■ DATA UNDER STUDY:
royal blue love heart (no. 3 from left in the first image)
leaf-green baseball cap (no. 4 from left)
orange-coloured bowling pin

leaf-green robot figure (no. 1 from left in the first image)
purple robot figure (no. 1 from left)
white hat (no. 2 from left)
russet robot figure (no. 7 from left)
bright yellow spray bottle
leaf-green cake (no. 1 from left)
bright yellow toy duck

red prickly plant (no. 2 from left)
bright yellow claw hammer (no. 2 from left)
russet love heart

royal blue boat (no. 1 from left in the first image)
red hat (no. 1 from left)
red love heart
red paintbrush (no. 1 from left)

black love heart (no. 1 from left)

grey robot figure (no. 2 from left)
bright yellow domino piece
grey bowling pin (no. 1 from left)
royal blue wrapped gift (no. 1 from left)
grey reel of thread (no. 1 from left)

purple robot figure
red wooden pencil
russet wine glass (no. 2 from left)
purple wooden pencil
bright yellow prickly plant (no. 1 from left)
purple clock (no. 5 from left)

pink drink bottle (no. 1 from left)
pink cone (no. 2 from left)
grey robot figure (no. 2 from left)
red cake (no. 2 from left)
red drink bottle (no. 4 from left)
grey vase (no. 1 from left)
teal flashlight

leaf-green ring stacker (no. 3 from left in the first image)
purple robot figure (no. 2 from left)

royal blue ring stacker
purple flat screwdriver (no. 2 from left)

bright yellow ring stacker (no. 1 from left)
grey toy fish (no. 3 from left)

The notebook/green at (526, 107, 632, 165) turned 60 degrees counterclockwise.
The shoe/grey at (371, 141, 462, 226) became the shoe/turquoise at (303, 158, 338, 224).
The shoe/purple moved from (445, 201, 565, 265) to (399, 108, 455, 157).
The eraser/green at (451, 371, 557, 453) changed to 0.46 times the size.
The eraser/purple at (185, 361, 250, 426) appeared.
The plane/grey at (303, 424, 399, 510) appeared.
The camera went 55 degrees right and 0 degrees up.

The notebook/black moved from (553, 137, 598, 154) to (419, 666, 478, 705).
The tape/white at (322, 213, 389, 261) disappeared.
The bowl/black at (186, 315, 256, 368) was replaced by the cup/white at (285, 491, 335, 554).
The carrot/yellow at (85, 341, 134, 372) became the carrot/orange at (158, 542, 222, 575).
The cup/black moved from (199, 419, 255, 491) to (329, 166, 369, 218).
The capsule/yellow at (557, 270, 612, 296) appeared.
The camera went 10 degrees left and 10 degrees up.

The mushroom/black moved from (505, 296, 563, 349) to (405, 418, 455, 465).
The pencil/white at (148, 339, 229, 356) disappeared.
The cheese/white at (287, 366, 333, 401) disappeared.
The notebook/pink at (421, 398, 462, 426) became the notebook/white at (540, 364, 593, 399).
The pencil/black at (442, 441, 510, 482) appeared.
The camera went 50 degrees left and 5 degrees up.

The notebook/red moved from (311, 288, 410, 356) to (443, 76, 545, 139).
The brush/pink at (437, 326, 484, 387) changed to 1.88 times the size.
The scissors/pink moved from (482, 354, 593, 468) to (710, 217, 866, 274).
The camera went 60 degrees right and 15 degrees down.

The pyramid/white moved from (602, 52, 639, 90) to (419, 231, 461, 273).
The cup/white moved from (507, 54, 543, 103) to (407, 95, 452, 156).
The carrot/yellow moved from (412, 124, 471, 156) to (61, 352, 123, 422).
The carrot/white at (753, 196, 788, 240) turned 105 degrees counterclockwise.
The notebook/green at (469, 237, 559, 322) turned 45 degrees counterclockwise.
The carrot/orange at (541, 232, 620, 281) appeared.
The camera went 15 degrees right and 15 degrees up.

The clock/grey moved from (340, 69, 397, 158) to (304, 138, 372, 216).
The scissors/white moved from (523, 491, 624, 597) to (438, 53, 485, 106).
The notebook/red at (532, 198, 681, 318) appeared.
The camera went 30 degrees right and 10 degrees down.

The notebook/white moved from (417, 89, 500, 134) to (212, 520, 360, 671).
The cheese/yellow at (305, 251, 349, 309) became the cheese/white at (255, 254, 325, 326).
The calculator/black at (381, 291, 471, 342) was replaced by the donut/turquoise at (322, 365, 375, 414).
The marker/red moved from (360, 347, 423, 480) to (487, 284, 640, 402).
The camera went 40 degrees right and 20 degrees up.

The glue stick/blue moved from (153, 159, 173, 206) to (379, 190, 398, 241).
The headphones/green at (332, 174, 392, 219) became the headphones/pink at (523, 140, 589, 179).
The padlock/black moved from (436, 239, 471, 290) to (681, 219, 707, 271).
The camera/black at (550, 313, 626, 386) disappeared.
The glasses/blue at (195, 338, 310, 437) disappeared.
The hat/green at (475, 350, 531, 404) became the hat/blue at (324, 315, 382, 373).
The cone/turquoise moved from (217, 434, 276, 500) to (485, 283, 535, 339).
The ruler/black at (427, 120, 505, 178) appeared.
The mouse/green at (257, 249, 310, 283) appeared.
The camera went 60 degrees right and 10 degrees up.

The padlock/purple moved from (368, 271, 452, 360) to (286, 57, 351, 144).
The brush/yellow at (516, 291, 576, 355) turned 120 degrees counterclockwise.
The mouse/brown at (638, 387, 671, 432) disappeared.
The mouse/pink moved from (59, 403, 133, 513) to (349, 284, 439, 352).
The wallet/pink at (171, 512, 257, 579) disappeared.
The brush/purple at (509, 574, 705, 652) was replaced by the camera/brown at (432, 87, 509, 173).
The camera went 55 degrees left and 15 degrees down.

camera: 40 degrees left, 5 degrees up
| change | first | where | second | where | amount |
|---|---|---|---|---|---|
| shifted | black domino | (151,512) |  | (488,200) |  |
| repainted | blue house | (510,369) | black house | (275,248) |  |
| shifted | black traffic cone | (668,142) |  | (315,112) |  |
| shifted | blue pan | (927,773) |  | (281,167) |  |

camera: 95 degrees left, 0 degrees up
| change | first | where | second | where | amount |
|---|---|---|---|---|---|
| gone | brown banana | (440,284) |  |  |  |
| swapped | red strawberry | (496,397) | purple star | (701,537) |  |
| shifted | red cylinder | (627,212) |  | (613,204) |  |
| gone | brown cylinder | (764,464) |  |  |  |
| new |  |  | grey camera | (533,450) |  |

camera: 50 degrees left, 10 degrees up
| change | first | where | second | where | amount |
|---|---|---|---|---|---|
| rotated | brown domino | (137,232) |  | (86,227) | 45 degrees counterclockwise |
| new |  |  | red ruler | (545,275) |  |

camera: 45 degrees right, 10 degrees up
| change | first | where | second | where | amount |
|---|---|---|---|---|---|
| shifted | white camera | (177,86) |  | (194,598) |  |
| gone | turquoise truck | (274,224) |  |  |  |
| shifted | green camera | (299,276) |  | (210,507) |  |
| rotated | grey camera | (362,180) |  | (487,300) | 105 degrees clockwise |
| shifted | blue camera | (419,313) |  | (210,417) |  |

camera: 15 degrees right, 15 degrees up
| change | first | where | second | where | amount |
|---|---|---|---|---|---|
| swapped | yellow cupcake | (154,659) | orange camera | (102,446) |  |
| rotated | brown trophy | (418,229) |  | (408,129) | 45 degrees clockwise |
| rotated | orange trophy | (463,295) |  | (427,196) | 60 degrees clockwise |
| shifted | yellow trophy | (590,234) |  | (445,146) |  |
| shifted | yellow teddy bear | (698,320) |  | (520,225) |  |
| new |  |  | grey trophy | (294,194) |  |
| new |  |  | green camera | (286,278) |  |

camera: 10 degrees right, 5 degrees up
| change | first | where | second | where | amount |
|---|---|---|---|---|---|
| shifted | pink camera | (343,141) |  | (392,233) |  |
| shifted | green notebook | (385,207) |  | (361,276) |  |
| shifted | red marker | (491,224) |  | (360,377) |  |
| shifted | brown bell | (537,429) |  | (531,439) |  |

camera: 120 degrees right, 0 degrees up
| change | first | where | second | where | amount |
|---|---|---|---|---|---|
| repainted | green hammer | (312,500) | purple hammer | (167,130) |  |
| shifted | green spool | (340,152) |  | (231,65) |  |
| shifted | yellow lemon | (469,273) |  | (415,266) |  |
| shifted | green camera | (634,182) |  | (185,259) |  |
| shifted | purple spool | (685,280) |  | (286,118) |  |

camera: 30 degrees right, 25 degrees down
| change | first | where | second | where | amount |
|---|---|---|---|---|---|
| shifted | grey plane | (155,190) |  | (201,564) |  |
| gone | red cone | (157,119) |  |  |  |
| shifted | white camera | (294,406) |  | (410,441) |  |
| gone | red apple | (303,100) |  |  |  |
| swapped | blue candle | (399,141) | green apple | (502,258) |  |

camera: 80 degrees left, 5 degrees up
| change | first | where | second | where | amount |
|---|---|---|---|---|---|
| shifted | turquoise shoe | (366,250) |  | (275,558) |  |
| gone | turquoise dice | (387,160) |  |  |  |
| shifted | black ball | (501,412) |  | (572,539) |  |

■ EXERCISE AIM: A verbatim transcription is needed of the lines above, starting at the line with "camera: 40 degrees left, 5 degrees up" and ending at the line with "black traffic cone", both included, and of nothing else.

■ ANSWER SECTION:
camera: 40 degrees left, 5 degrees up
| change | first | where | second | where | amount |
|---|---|---|---|---|---|
| shifted | black domino | (151,512) |  | (488,200) |  |
| repainted | blue house | (510,369) | black house | (275,248) |  |
| shifted | black traffic cone | (668,142) |  | (315,112) |  |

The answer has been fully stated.